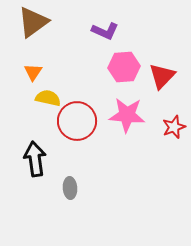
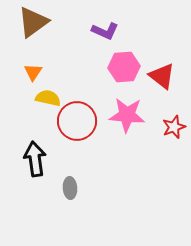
red triangle: rotated 36 degrees counterclockwise
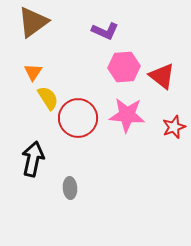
yellow semicircle: rotated 45 degrees clockwise
red circle: moved 1 px right, 3 px up
black arrow: moved 2 px left; rotated 20 degrees clockwise
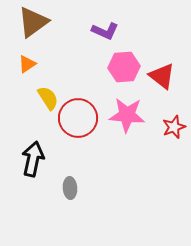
orange triangle: moved 6 px left, 8 px up; rotated 24 degrees clockwise
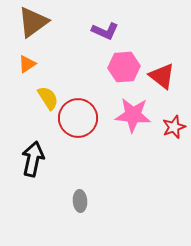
pink star: moved 6 px right
gray ellipse: moved 10 px right, 13 px down
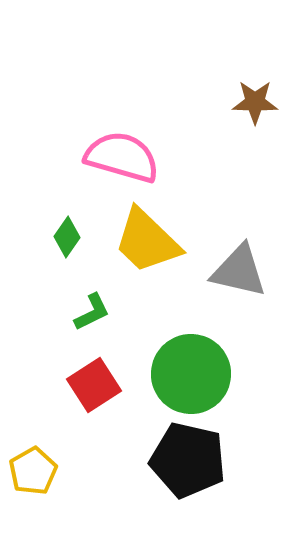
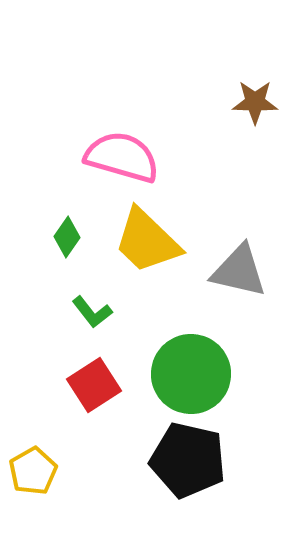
green L-shape: rotated 78 degrees clockwise
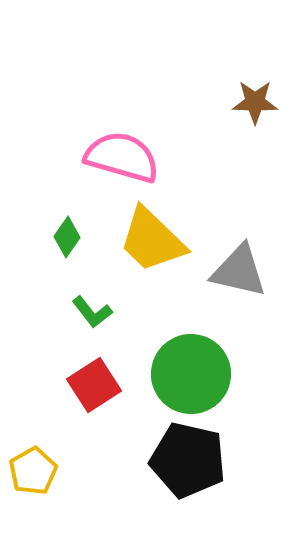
yellow trapezoid: moved 5 px right, 1 px up
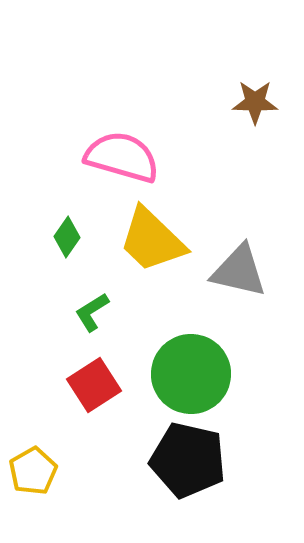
green L-shape: rotated 96 degrees clockwise
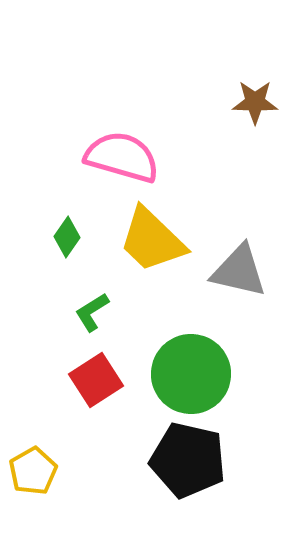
red square: moved 2 px right, 5 px up
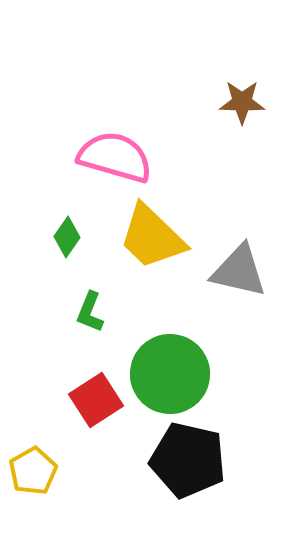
brown star: moved 13 px left
pink semicircle: moved 7 px left
yellow trapezoid: moved 3 px up
green L-shape: moved 2 px left; rotated 36 degrees counterclockwise
green circle: moved 21 px left
red square: moved 20 px down
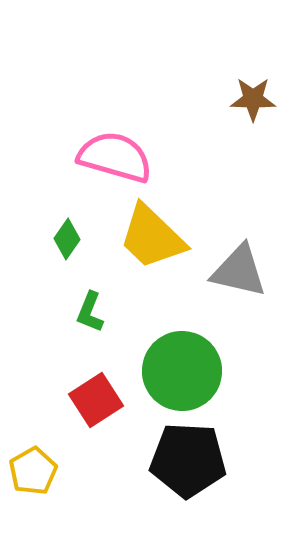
brown star: moved 11 px right, 3 px up
green diamond: moved 2 px down
green circle: moved 12 px right, 3 px up
black pentagon: rotated 10 degrees counterclockwise
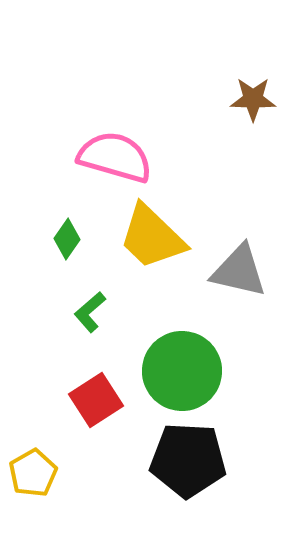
green L-shape: rotated 27 degrees clockwise
yellow pentagon: moved 2 px down
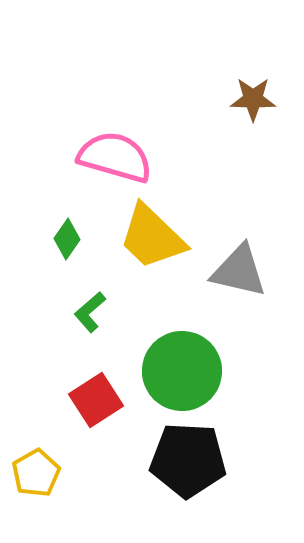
yellow pentagon: moved 3 px right
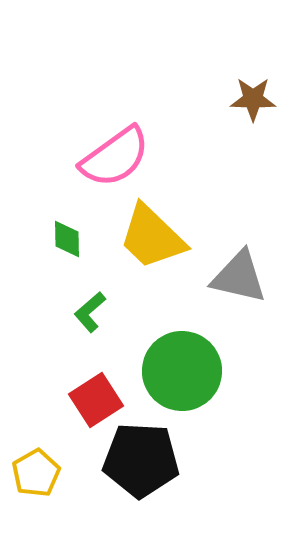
pink semicircle: rotated 128 degrees clockwise
green diamond: rotated 36 degrees counterclockwise
gray triangle: moved 6 px down
black pentagon: moved 47 px left
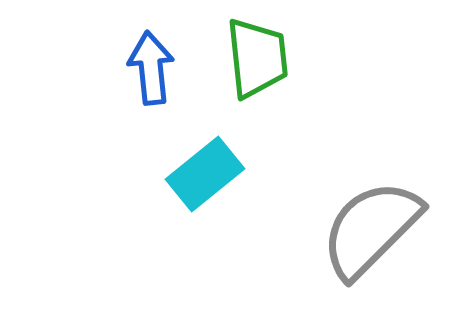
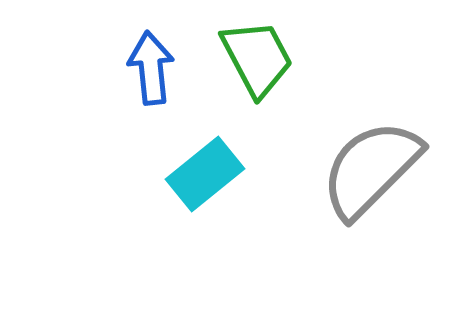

WORUM ES GEHT ▸ Ordne sämtliche Zeilen der Daten oben als JSON-Liste von Zeichenketten an, je eine Zeichenkette pro Zeile und ohne Leerzeilen. Die Bildplatzhalter kommen nicht in die Liste.

LÖSUNG DER AUFGABE ▸
[
  "red triangle: rotated 36 degrees counterclockwise",
  "yellow semicircle: rotated 45 degrees clockwise",
  "red circle: moved 1 px right, 3 px up",
  "black arrow: moved 2 px left; rotated 20 degrees clockwise",
  "orange triangle: moved 6 px left, 8 px up; rotated 24 degrees clockwise",
  "pink star: moved 6 px right",
  "gray ellipse: moved 10 px right, 13 px down",
  "green L-shape: rotated 78 degrees clockwise",
  "yellow trapezoid: moved 5 px right, 1 px up",
  "green L-shape: rotated 96 degrees clockwise",
  "red square: moved 2 px right, 5 px up",
  "brown star: moved 13 px left",
  "pink semicircle: moved 7 px left",
  "yellow trapezoid: moved 3 px up",
  "green L-shape: moved 2 px left; rotated 36 degrees counterclockwise",
  "green circle: moved 21 px left",
  "red square: moved 20 px down",
  "brown star: moved 11 px right, 3 px up",
  "green diamond: moved 2 px down",
  "green circle: moved 12 px right, 3 px up",
  "black pentagon: rotated 10 degrees counterclockwise",
  "green L-shape: rotated 27 degrees clockwise",
  "yellow pentagon: moved 2 px down",
  "yellow pentagon: moved 3 px right",
  "pink semicircle: rotated 128 degrees clockwise",
  "green diamond: rotated 36 degrees counterclockwise",
  "gray triangle: moved 6 px down",
  "black pentagon: moved 47 px left"
]